Work required: Return every entry in full, with no alterations.

Excerpted data:
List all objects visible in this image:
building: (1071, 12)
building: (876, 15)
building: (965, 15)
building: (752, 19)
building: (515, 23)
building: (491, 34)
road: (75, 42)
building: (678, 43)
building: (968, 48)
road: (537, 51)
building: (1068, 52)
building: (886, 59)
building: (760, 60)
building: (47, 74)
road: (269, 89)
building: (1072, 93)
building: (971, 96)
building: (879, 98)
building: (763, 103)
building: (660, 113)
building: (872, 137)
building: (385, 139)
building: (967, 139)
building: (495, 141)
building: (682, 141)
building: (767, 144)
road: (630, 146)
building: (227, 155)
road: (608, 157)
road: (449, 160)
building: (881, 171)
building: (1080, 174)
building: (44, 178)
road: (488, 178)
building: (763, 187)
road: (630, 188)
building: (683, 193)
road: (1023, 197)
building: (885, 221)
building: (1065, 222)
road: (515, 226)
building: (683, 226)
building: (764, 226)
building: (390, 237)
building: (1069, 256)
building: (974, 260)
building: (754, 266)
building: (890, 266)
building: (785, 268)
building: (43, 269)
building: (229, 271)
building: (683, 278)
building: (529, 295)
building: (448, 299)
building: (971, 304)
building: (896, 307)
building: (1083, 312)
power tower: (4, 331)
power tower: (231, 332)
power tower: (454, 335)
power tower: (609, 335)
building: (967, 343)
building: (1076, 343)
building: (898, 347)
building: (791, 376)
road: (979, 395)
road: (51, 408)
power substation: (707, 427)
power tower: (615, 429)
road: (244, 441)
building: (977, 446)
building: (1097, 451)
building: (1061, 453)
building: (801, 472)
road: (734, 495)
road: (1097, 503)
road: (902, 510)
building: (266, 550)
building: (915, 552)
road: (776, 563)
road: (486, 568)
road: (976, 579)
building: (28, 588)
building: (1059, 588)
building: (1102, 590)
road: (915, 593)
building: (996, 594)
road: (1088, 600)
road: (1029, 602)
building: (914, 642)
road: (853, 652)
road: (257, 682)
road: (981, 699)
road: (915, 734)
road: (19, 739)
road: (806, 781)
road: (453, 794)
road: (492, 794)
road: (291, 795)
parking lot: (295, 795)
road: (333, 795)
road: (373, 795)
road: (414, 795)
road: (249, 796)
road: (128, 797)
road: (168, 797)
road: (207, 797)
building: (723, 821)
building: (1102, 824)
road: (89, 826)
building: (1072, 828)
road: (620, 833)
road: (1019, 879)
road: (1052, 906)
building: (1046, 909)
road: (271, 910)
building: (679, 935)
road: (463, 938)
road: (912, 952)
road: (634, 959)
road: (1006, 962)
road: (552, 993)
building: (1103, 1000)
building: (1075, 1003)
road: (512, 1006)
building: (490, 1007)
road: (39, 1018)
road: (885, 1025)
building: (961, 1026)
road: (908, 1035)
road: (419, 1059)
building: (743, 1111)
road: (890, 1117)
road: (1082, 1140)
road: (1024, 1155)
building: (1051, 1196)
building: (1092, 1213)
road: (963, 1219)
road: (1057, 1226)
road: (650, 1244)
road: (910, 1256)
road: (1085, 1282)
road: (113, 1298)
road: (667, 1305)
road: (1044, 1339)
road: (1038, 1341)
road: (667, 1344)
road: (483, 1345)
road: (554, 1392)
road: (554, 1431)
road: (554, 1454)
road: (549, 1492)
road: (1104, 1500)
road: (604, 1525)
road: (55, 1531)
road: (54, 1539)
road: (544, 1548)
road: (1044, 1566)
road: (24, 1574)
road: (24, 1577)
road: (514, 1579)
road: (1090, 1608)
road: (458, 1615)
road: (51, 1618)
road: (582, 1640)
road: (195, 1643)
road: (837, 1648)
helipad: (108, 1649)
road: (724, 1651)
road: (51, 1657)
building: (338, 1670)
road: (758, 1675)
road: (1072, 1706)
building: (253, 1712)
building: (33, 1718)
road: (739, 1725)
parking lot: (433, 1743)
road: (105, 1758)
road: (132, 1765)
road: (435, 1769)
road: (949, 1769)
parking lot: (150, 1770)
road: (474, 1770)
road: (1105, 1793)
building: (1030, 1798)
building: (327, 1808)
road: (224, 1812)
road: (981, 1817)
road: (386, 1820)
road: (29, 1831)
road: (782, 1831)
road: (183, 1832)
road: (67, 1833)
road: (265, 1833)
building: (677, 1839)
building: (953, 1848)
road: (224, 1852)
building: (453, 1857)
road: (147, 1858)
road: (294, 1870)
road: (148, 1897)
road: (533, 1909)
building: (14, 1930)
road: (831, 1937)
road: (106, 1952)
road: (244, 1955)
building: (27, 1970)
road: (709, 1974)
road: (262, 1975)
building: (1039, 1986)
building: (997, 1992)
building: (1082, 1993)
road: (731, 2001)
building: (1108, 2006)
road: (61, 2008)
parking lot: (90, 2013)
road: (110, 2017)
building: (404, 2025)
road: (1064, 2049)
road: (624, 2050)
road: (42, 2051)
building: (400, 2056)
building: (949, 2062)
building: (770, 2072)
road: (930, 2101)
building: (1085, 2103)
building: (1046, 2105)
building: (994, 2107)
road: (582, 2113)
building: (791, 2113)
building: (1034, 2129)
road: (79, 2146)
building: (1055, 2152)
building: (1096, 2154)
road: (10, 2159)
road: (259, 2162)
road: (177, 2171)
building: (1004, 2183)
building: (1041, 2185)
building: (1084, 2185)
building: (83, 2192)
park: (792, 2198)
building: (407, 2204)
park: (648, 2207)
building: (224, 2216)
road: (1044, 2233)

Exercise response:
List all objects visible in this image:
building: (1071, 12)
building: (876, 15)
building: (965, 15)
building: (752, 19)
building: (515, 23)
building: (491, 34)
road: (75, 42)
building: (678, 43)
building: (968, 48)
road: (537, 51)
building: (1068, 52)
building: (886, 59)
building: (760, 60)
building: (47, 74)
road: (269, 89)
building: (1072, 93)
building: (971, 96)
building: (879, 98)
building: (763, 103)
building: (660, 113)
building: (872, 137)
building: (385, 139)
building: (967, 139)
building: (495, 141)
building: (682, 141)
building: (767, 144)
road: (630, 146)
building: (227, 155)
road: (608, 157)
road: (449, 160)
building: (881, 171)
building: (1080, 174)
building: (44, 178)
road: (488, 178)
building: (763, 187)
road: (630, 188)
building: (683, 193)
road: (1023, 197)
building: (885, 221)
building: (1065, 222)
road: (515, 226)
building: (683, 226)
building: (764, 226)
building: (390, 237)
building: (1069, 256)
building: (974, 260)
building: (754, 266)
building: (890, 266)
building: (785, 268)
building: (43, 269)
building: (229, 271)
building: (683, 278)
building: (529, 295)
building: (448, 299)
building: (971, 304)
building: (896, 307)
building: (1083, 312)
power tower: (4, 331)
power tower: (231, 332)
power tower: (454, 335)
power tower: (609, 335)
building: (967, 343)
building: (1076, 343)
building: (898, 347)
building: (791, 376)
road: (979, 395)
road: (51, 408)
power substation: (707, 427)
power tower: (615, 429)
road: (244, 441)
building: (977, 446)
building: (1097, 451)
building: (1061, 453)
building: (801, 472)
road: (734, 495)
road: (1097, 503)
road: (902, 510)
building: (266, 550)
building: (915, 552)
road: (776, 563)
road: (486, 568)
road: (976, 579)
building: (28, 588)
building: (1059, 588)
building: (1102, 590)
road: (915, 593)
building: (996, 594)
road: (1088, 600)
road: (1029, 602)
building: (914, 642)
road: (853, 652)
road: (257, 682)
road: (981, 699)
road: (915, 734)
road: (19, 739)
road: (806, 781)
road: (453, 794)
road: (492, 794)
road: (291, 795)
parking lot: (295, 795)
road: (333, 795)
road: (373, 795)
road: (414, 795)
road: (249, 796)
road: (128, 797)
road: (168, 797)
road: (207, 797)
building: (723, 821)
building: (1102, 824)
road: (89, 826)
building: (1072, 828)
road: (620, 833)
road: (1019, 879)
road: (1052, 906)
building: (1046, 909)
road: (271, 910)
building: (679, 935)
road: (463, 938)
road: (912, 952)
road: (634, 959)
road: (1006, 962)
road: (552, 993)
building: (1103, 1000)
building: (1075, 1003)
road: (512, 1006)
building: (490, 1007)
road: (39, 1018)
road: (885, 1025)
building: (961, 1026)
road: (908, 1035)
road: (419, 1059)
building: (743, 1111)
road: (890, 1117)
road: (1082, 1140)
road: (1024, 1155)
building: (1051, 1196)
building: (1092, 1213)
road: (963, 1219)
road: (1057, 1226)
road: (650, 1244)
road: (910, 1256)
road: (1085, 1282)
road: (113, 1298)
road: (667, 1305)
road: (1044, 1339)
road: (1038, 1341)
road: (667, 1344)
road: (483, 1345)
road: (554, 1392)
road: (554, 1431)
road: (554, 1454)
road: (549, 1492)
road: (1104, 1500)
road: (604, 1525)
road: (55, 1531)
road: (54, 1539)
road: (544, 1548)
road: (1044, 1566)
road: (24, 1574)
road: (24, 1577)
road: (514, 1579)
road: (1090, 1608)
road: (458, 1615)
road: (51, 1618)
road: (582, 1640)
road: (195, 1643)
road: (837, 1648)
helipad: (108, 1649)
road: (724, 1651)
road: (51, 1657)
building: (338, 1670)
road: (758, 1675)
road: (1072, 1706)
building: (253, 1712)
building: (33, 1718)
road: (739, 1725)
parking lot: (433, 1743)
road: (105, 1758)
road: (132, 1765)
road: (435, 1769)
road: (949, 1769)
parking lot: (150, 1770)
road: (474, 1770)
road: (1105, 1793)
building: (1030, 1798)
building: (327, 1808)
road: (224, 1812)
road: (981, 1817)
road: (386, 1820)
road: (29, 1831)
road: (782, 1831)
road: (183, 1832)
road: (67, 1833)
road: (265, 1833)
building: (677, 1839)
building: (953, 1848)
road: (224, 1852)
building: (453, 1857)
road: (147, 1858)
road: (294, 1870)
road: (148, 1897)
road: (533, 1909)
building: (14, 1930)
road: (831, 1937)
road: (106, 1952)
road: (244, 1955)
building: (27, 1970)
road: (709, 1974)
road: (262, 1975)
building: (1039, 1986)
building: (997, 1992)
building: (1082, 1993)
road: (731, 2001)
building: (1108, 2006)
road: (61, 2008)
parking lot: (90, 2013)
road: (110, 2017)
building: (404, 2025)
road: (1064, 2049)
road: (624, 2050)
road: (42, 2051)
building: (400, 2056)
building: (949, 2062)
building: (770, 2072)
road: (930, 2101)
building: (1085, 2103)
building: (1046, 2105)
building: (994, 2107)
road: (582, 2113)
building: (791, 2113)
building: (1034, 2129)
road: (79, 2146)
building: (1055, 2152)
building: (1096, 2154)
road: (10, 2159)
road: (259, 2162)
road: (177, 2171)
building: (1004, 2183)
building: (1041, 2185)
building: (1084, 2185)
building: (83, 2192)
park: (792, 2198)
building: (407, 2204)
park: (648, 2207)
building: (224, 2216)
road: (1044, 2233)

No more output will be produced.